§ Task statement:
Omit the pictures, then reproduce every remaining record exactly.

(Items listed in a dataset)
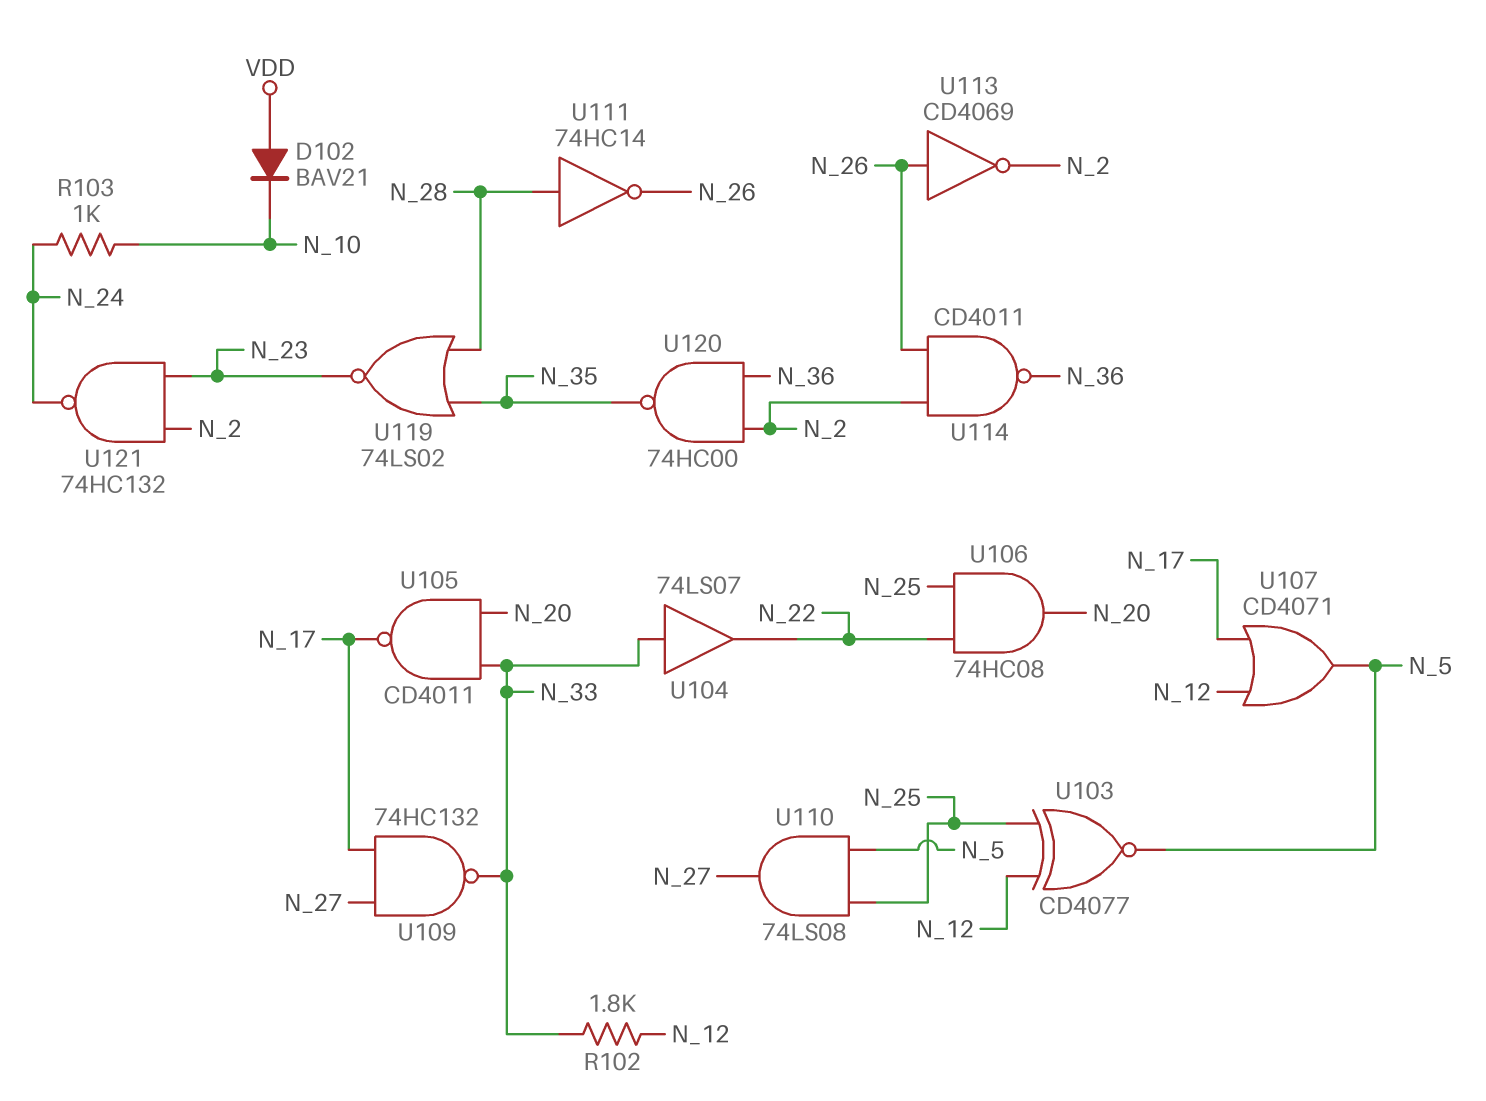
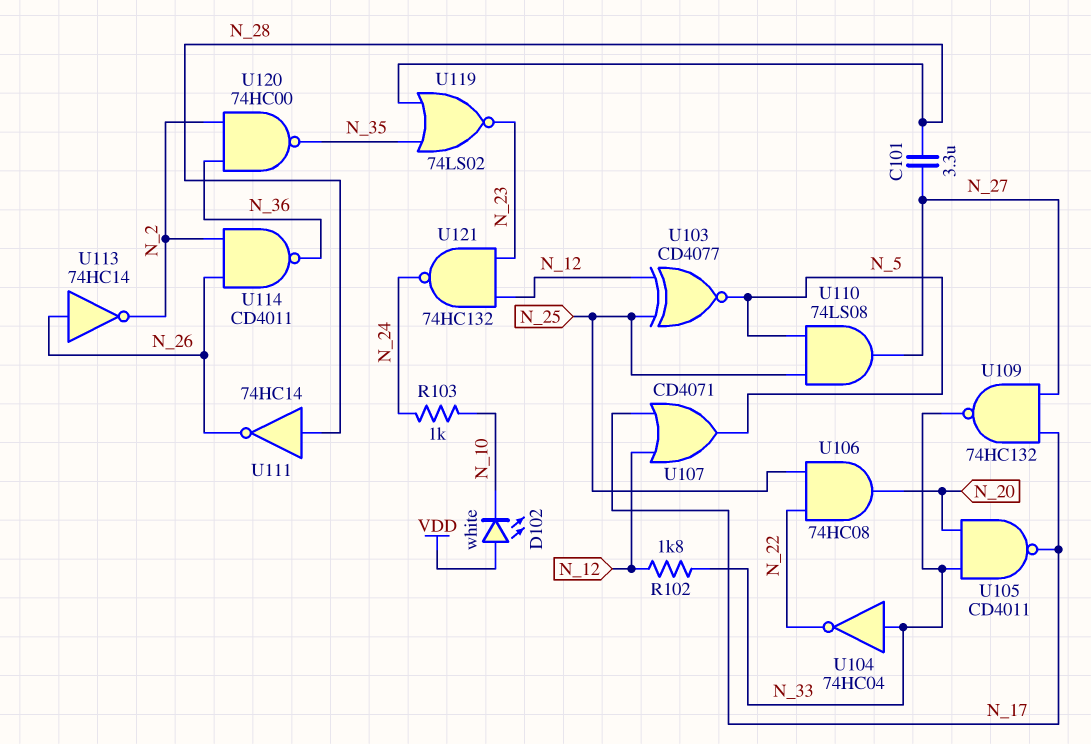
C101: none -> 3.3uF (N_27, N_28)
D102: diode BAV21 (A VDD, K N_10) -> LED white (A VDD, K N_10)
U104: buffer 74LS07 (in N_33, out N_22) -> NOT 74HC04 (in N_33, out N_22)
U113: NOT CD4069 (in N_26, out N_2) -> NOT 74HC14 (in N_26, out N_2)
U121: NAND 74HC132 (in N_2, in N_23, out N_24) -> NAND 74HC132 (in N_12, in N_23, out N_24)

§ Result for this task:
C101: none -> 3.3uF (N_27, N_28)
D102: diode BAV21 (A VDD, K N_10) -> LED white (A VDD, K N_10)
U104: buffer 74LS07 (in N_33, out N_22) -> NOT 74HC04 (in N_33, out N_22)
U113: NOT CD4069 (in N_26, out N_2) -> NOT 74HC14 (in N_26, out N_2)
U121: NAND 74HC132 (in N_2, in N_23, out N_24) -> NAND 74HC132 (in N_12, in N_23, out N_24)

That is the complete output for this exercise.